*Required work:*
Going line by line through the listing below, count each line that includes the word "blue", and reply with the count only.

*Record excerpts:*
________________________
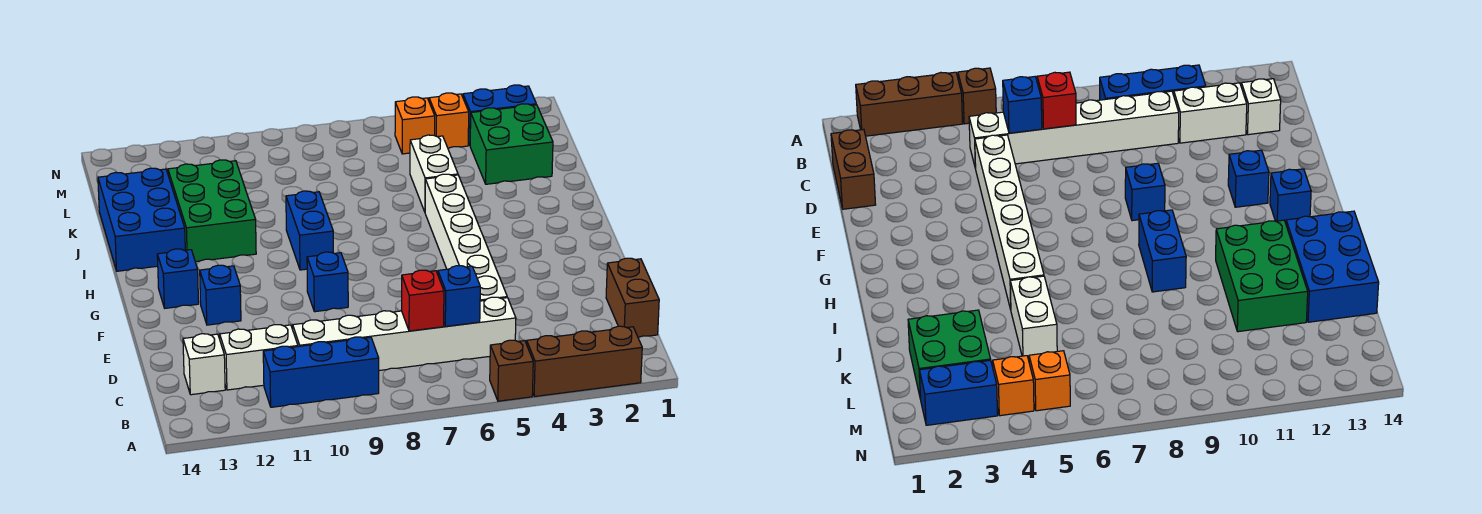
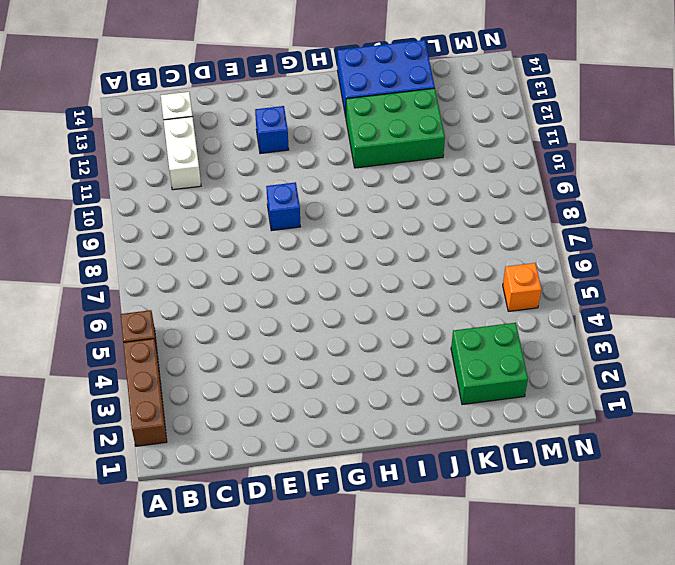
none -> blue brick B9:B11 level 1
none -> brown brick C1:D1 level 1
none -> white brick C5:C10 level 1

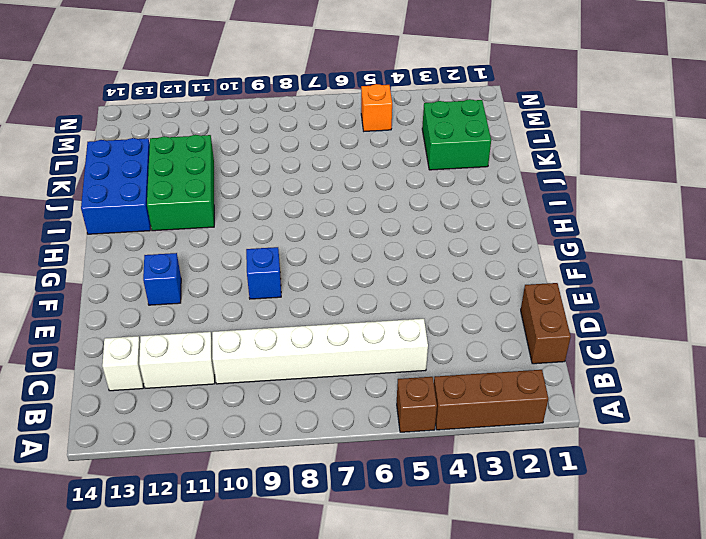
none -> blue brick B9:B11 level 1
none -> white brick D5:I5 level 1
none -> blue brick G13 level 1

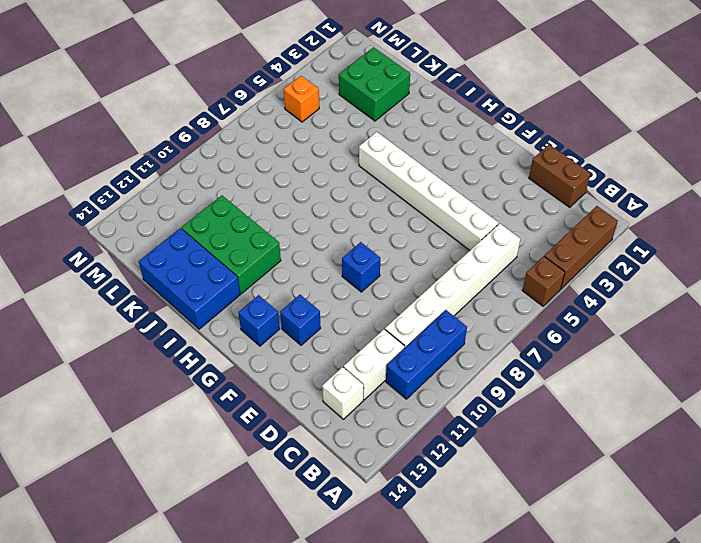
none -> blue brick H9:I9 level 1
none -> white brick J5:K5 level 1
none -> blue brick M2:M3 level 1

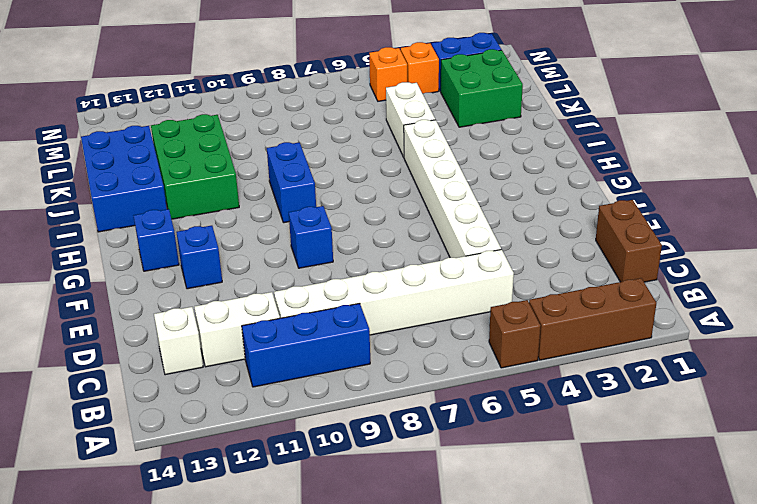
none -> blue brick C6 level 2
none -> red brick C7 level 2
________________________
*Output:*
6